> _Task description_
Given the listing below, the answer must be only the number of lines containing the string "black".

> _Supplied data_
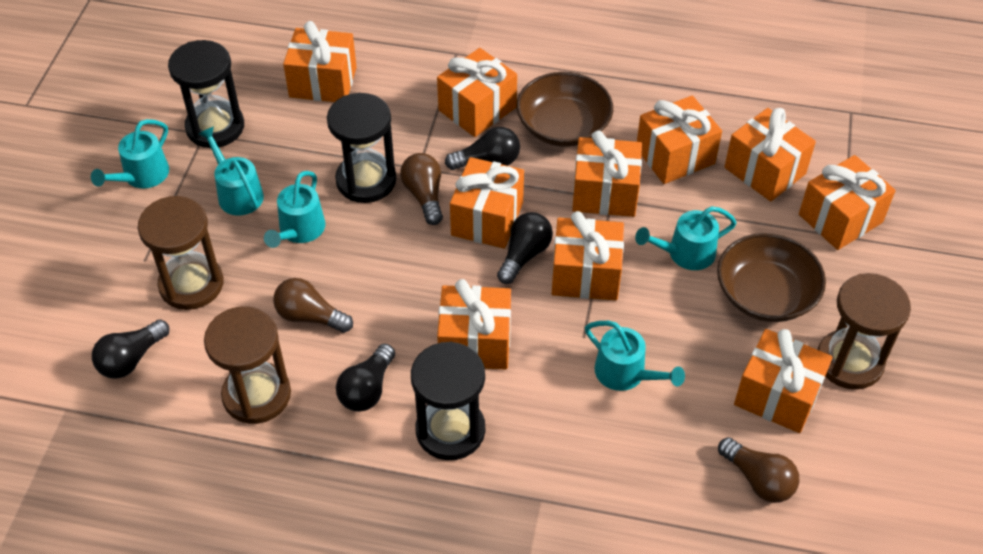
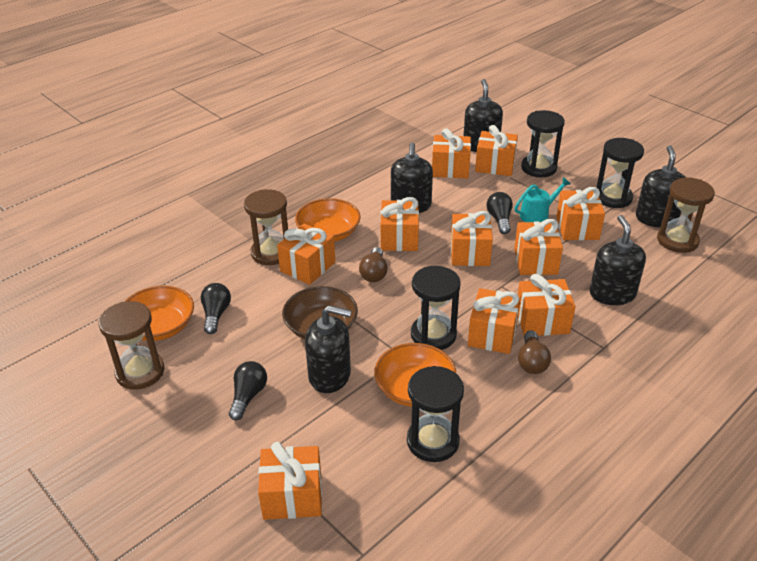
black hourglass: 3 -> 4
black light bulb: 4 -> 3
black soap dispenser: 0 -> 5
brown bowl: 2 -> 1
brown light bulb: 3 -> 2
orange bowl: 0 -> 3
turquoise watering can: 5 -> 1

> _Solution_
3